PROBLEM DESCRIPTION |
State how many lines hold the word "label", with no other words.

====== EXCERPTED RECORDS

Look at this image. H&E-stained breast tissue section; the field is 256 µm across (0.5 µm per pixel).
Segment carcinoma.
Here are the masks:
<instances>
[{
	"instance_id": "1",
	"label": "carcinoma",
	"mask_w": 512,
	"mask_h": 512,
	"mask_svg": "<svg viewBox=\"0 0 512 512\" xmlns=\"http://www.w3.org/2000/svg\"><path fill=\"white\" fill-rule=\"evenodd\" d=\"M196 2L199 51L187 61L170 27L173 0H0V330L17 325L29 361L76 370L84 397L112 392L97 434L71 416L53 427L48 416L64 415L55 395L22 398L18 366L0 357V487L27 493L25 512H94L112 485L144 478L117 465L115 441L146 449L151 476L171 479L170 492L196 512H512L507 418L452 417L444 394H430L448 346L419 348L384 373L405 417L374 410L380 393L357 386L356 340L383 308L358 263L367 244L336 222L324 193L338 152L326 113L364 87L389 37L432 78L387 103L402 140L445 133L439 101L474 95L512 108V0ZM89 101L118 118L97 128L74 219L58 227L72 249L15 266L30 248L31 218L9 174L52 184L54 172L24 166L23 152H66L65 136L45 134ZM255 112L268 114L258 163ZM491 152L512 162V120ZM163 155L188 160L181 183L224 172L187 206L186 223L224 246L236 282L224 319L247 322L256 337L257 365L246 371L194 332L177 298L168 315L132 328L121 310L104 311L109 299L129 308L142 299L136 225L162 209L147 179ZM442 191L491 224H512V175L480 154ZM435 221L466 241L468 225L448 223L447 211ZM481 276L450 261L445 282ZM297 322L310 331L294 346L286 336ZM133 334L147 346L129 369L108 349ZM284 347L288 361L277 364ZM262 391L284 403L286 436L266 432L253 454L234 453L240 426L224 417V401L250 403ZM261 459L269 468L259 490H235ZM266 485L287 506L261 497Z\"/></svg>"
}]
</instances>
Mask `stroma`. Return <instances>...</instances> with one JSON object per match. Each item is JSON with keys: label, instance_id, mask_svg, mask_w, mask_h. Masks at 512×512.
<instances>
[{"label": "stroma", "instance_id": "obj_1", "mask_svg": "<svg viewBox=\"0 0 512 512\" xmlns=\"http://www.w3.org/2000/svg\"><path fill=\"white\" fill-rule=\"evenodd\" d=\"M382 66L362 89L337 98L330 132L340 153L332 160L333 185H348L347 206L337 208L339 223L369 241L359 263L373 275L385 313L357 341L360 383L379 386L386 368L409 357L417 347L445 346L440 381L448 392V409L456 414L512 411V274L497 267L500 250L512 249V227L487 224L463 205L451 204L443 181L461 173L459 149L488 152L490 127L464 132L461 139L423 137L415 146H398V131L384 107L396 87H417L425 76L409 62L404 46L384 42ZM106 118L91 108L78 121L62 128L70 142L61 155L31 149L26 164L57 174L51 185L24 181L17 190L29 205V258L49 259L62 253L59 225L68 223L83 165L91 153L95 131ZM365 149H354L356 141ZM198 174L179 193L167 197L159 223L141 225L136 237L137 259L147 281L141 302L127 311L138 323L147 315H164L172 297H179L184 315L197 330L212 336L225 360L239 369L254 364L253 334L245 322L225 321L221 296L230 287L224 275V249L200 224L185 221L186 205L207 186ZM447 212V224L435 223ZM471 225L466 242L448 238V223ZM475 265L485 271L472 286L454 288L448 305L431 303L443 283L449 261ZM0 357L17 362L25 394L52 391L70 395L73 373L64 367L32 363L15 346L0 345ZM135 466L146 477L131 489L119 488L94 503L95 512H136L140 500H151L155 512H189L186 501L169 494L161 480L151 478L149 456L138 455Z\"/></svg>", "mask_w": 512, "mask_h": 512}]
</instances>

============

TASK RESPONSE |
3